-- START OF INPUT FOR THIS TASK --

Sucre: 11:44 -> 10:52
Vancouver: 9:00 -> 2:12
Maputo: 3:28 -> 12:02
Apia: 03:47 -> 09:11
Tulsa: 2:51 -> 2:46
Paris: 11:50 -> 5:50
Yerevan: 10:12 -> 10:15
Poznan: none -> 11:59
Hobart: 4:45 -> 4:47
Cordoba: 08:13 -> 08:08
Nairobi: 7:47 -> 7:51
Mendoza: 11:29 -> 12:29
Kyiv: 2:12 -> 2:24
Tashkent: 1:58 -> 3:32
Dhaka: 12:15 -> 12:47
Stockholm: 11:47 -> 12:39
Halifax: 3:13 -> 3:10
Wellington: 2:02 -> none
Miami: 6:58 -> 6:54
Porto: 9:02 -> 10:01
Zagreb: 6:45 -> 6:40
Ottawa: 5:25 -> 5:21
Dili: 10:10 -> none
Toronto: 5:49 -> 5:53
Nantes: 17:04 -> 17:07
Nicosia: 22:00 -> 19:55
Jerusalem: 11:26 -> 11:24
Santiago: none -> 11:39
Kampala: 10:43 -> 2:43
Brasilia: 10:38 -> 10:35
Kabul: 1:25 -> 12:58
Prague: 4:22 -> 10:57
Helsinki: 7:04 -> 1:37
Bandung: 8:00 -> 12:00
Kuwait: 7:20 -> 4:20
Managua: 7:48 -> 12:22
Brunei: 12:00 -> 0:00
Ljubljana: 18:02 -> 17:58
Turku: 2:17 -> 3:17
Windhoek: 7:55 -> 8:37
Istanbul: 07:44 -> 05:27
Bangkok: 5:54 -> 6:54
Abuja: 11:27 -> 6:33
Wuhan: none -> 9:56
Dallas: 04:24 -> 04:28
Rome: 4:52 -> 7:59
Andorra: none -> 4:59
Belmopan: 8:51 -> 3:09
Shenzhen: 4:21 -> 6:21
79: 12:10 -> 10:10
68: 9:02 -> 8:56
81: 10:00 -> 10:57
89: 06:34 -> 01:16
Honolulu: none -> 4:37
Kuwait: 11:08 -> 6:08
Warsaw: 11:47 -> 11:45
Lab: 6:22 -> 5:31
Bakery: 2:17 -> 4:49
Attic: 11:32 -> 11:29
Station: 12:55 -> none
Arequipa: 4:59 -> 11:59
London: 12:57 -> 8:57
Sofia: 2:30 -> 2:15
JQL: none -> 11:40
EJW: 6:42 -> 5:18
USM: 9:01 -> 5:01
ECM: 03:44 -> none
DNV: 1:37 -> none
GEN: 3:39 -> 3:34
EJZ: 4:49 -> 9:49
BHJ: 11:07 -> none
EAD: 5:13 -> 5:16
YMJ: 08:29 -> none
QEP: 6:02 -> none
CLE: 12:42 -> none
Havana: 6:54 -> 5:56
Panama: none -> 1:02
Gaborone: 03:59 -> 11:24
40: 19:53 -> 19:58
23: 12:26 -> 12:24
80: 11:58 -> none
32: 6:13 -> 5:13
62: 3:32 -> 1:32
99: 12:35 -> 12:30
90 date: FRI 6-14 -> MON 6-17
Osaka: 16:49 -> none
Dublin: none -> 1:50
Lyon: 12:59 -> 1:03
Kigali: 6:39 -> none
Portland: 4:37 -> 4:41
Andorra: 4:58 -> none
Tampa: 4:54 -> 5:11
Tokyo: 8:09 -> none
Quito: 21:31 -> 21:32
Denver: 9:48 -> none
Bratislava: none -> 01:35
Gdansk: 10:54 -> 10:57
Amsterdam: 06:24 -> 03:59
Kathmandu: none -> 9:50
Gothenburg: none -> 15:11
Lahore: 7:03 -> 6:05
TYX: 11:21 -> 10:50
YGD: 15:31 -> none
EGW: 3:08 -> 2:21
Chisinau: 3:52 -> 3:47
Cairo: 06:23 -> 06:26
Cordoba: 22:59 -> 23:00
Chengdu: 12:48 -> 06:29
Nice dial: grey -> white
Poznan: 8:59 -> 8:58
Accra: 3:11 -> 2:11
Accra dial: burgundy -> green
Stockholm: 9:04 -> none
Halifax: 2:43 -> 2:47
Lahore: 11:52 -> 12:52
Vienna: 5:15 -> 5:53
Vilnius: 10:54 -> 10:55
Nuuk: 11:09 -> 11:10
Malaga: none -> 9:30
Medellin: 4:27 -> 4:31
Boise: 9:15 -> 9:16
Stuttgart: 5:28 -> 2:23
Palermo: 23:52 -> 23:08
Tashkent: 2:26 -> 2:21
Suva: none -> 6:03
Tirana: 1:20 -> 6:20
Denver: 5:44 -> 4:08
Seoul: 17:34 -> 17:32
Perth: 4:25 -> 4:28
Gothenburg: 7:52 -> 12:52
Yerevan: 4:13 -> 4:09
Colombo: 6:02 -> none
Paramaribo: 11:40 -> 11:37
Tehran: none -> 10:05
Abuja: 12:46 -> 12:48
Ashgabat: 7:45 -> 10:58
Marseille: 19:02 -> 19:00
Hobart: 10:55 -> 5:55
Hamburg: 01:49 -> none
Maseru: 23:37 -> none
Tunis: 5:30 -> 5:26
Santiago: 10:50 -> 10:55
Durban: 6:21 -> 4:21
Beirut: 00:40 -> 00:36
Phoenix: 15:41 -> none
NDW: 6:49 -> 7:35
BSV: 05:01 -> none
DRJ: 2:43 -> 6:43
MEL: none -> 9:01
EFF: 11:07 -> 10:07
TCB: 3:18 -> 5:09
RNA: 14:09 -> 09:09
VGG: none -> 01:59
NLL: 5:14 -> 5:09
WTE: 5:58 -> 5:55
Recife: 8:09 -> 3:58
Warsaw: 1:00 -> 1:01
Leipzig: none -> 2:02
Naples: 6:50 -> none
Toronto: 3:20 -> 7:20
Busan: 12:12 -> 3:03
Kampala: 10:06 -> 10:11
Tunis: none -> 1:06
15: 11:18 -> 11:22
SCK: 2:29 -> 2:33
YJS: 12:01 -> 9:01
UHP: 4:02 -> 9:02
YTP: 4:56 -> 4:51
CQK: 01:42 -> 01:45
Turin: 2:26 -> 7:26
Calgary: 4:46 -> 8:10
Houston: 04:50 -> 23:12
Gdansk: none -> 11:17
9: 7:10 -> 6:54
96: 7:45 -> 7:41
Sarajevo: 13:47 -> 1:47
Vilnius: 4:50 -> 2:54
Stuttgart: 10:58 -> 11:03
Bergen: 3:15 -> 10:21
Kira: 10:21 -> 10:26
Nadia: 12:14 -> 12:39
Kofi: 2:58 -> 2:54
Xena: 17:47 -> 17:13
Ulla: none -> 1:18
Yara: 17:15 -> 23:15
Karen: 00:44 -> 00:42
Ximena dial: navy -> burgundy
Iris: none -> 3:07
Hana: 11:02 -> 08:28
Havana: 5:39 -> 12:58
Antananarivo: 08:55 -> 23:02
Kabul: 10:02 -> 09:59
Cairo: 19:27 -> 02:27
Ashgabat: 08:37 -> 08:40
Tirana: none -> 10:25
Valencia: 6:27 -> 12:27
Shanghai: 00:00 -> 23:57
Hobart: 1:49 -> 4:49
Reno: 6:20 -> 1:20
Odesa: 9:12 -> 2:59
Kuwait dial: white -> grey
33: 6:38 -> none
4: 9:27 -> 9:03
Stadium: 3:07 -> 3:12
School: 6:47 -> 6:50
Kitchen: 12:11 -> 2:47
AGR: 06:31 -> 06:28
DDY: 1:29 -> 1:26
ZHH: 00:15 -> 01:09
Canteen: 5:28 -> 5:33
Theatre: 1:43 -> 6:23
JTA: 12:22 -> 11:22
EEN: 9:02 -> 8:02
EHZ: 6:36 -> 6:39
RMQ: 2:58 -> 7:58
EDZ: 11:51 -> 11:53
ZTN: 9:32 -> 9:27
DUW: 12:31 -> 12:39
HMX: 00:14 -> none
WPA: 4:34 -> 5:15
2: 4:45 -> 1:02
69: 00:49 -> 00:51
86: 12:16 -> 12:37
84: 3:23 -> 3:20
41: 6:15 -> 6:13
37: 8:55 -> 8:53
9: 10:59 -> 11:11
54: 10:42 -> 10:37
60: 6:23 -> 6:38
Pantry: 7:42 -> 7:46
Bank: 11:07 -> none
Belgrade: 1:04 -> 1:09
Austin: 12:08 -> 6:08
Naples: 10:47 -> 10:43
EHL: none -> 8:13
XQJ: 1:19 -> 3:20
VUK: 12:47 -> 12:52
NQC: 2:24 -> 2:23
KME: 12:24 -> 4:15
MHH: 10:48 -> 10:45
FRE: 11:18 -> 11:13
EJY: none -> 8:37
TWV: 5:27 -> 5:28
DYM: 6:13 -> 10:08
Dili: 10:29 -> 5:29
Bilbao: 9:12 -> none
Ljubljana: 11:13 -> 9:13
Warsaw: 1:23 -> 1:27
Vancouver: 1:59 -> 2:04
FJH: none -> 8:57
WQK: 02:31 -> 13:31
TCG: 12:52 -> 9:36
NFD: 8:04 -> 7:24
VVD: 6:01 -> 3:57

-- END OF INPUT FOR THIS TASK --

§ TASK DIRECTIONS
Print the records word for word, from the first line through the line holding "99: 12:35 -> 12:30", with both ends included.

§ WRITTEN RESPONSE
Sucre: 11:44 -> 10:52
Vancouver: 9:00 -> 2:12
Maputo: 3:28 -> 12:02
Apia: 03:47 -> 09:11
Tulsa: 2:51 -> 2:46
Paris: 11:50 -> 5:50
Yerevan: 10:12 -> 10:15
Poznan: none -> 11:59
Hobart: 4:45 -> 4:47
Cordoba: 08:13 -> 08:08
Nairobi: 7:47 -> 7:51
Mendoza: 11:29 -> 12:29
Kyiv: 2:12 -> 2:24
Tashkent: 1:58 -> 3:32
Dhaka: 12:15 -> 12:47
Stockholm: 11:47 -> 12:39
Halifax: 3:13 -> 3:10
Wellington: 2:02 -> none
Miami: 6:58 -> 6:54
Porto: 9:02 -> 10:01
Zagreb: 6:45 -> 6:40
Ottawa: 5:25 -> 5:21
Dili: 10:10 -> none
Toronto: 5:49 -> 5:53
Nantes: 17:04 -> 17:07
Nicosia: 22:00 -> 19:55
Jerusalem: 11:26 -> 11:24
Santiago: none -> 11:39
Kampala: 10:43 -> 2:43
Brasilia: 10:38 -> 10:35
Kabul: 1:25 -> 12:58
Prague: 4:22 -> 10:57
Helsinki: 7:04 -> 1:37
Bandung: 8:00 -> 12:00
Kuwait: 7:20 -> 4:20
Managua: 7:48 -> 12:22
Brunei: 12:00 -> 0:00
Ljubljana: 18:02 -> 17:58
Turku: 2:17 -> 3:17
Windhoek: 7:55 -> 8:37
Istanbul: 07:44 -> 05:27
Bangkok: 5:54 -> 6:54
Abuja: 11:27 -> 6:33
Wuhan: none -> 9:56
Dallas: 04:24 -> 04:28
Rome: 4:52 -> 7:59
Andorra: none -> 4:59
Belmopan: 8:51 -> 3:09
Shenzhen: 4:21 -> 6:21
79: 12:10 -> 10:10
68: 9:02 -> 8:56
81: 10:00 -> 10:57
89: 06:34 -> 01:16
Honolulu: none -> 4:37
Kuwait: 11:08 -> 6:08
Warsaw: 11:47 -> 11:45
Lab: 6:22 -> 5:31
Bakery: 2:17 -> 4:49
Attic: 11:32 -> 11:29
Station: 12:55 -> none
Arequipa: 4:59 -> 11:59
London: 12:57 -> 8:57
Sofia: 2:30 -> 2:15
JQL: none -> 11:40
EJW: 6:42 -> 5:18
USM: 9:01 -> 5:01
ECM: 03:44 -> none
DNV: 1:37 -> none
GEN: 3:39 -> 3:34
EJZ: 4:49 -> 9:49
BHJ: 11:07 -> none
EAD: 5:13 -> 5:16
YMJ: 08:29 -> none
QEP: 6:02 -> none
CLE: 12:42 -> none
Havana: 6:54 -> 5:56
Panama: none -> 1:02
Gaborone: 03:59 -> 11:24
40: 19:53 -> 19:58
23: 12:26 -> 12:24
80: 11:58 -> none
32: 6:13 -> 5:13
62: 3:32 -> 1:32
99: 12:35 -> 12:30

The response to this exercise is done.